* [Task details] Each line of the data below containing "none" needs to be listed.

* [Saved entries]
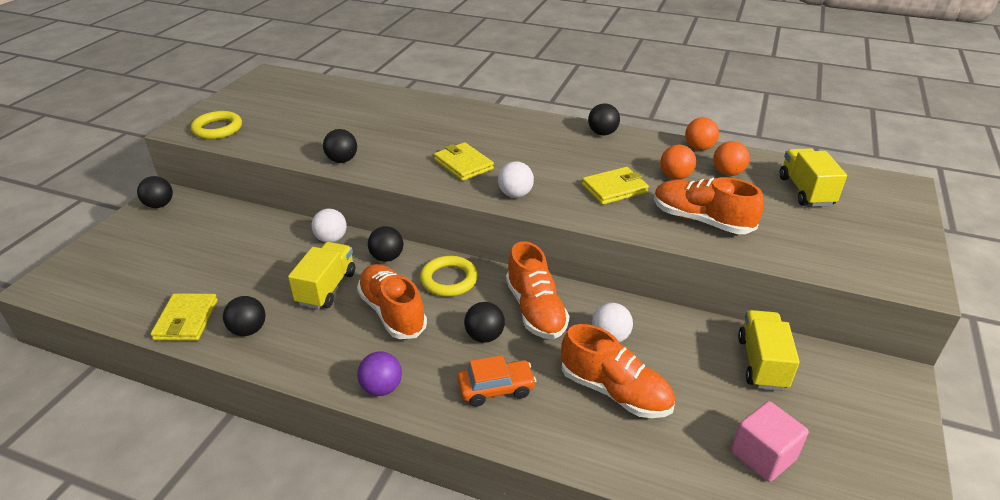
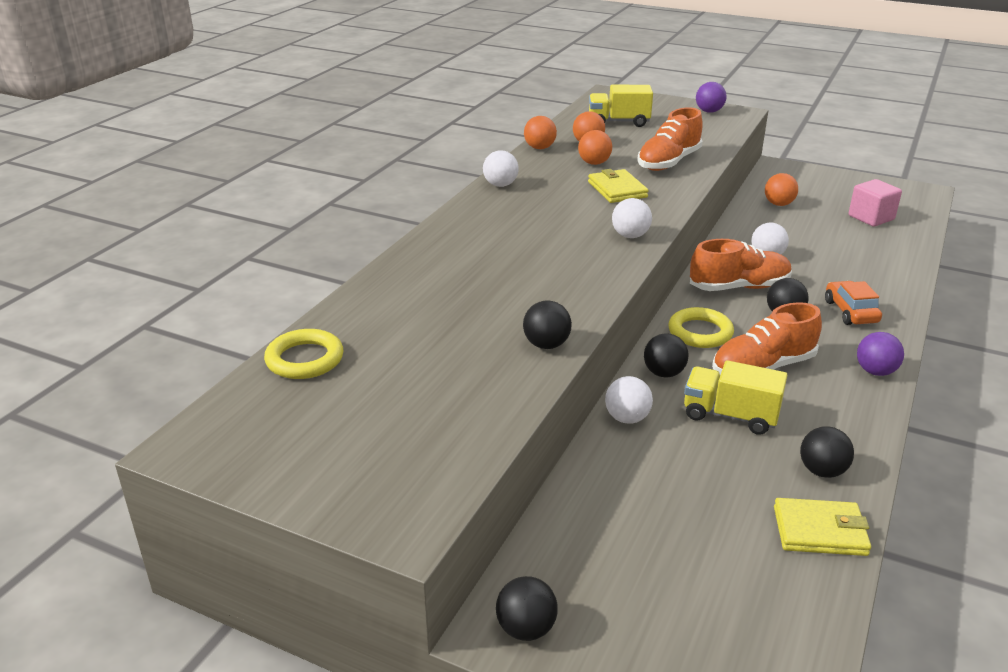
camera: 85 degrees left, 5 degrees down
yellow ring [191,111,242,139] -> yellow ring moved to [264,329,344,379]
yellow wallet [434,142,494,181] -> none
orange shoe [561,324,675,418] -> none
black ball [588,103,620,135] -> white ball [483,150,519,187]
yellow truck [738,310,800,391] -> orange ball [765,173,798,206]
none -> purple ball [696,82,726,113]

* [Exercise answer]
yellow wallet [434,142,494,181] -> none
orange shoe [561,324,675,418] -> none
none -> purple ball [696,82,726,113]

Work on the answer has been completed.